» Required action
Reproduce the entries below in full, word for word.

» Source records
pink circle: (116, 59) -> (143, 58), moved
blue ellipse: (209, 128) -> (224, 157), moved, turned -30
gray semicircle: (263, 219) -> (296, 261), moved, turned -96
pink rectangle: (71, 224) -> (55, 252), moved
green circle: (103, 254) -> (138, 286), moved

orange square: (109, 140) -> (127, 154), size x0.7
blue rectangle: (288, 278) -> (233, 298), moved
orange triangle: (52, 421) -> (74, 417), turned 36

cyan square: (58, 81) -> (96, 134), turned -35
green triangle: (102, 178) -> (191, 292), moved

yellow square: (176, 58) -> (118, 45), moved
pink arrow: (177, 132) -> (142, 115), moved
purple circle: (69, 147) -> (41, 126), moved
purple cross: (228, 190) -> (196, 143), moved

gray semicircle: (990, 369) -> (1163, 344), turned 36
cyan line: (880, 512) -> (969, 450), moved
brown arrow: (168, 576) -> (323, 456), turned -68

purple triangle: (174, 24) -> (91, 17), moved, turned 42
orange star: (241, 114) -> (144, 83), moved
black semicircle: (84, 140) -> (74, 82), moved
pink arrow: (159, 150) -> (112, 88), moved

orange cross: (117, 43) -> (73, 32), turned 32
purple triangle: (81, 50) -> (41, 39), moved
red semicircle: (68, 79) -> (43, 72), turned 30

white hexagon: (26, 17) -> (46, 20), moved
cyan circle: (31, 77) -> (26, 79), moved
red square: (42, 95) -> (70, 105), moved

» Reply to the exercise
pink circle: (116, 59) -> (143, 58), moved
blue ellipse: (209, 128) -> (224, 157), moved, turned -30
gray semicircle: (263, 219) -> (296, 261), moved, turned -96
pink rectangle: (71, 224) -> (55, 252), moved
green circle: (103, 254) -> (138, 286), moved

orange square: (109, 140) -> (127, 154), size x0.7
blue rectangle: (288, 278) -> (233, 298), moved
orange triangle: (52, 421) -> (74, 417), turned 36

cyan square: (58, 81) -> (96, 134), turned -35
green triangle: (102, 178) -> (191, 292), moved

yellow square: (176, 58) -> (118, 45), moved
pink arrow: (177, 132) -> (142, 115), moved
purple circle: (69, 147) -> (41, 126), moved
purple cross: (228, 190) -> (196, 143), moved

gray semicircle: (990, 369) -> (1163, 344), turned 36
cyan line: (880, 512) -> (969, 450), moved
brown arrow: (168, 576) -> (323, 456), turned -68

purple triangle: (174, 24) -> (91, 17), moved, turned 42
orange star: (241, 114) -> (144, 83), moved
black semicircle: (84, 140) -> (74, 82), moved
pink arrow: (159, 150) -> (112, 88), moved

orange cross: (117, 43) -> (73, 32), turned 32
purple triangle: (81, 50) -> (41, 39), moved
red semicircle: (68, 79) -> (43, 72), turned 30

white hexagon: (26, 17) -> (46, 20), moved
cyan circle: (31, 77) -> (26, 79), moved
red square: (42, 95) -> (70, 105), moved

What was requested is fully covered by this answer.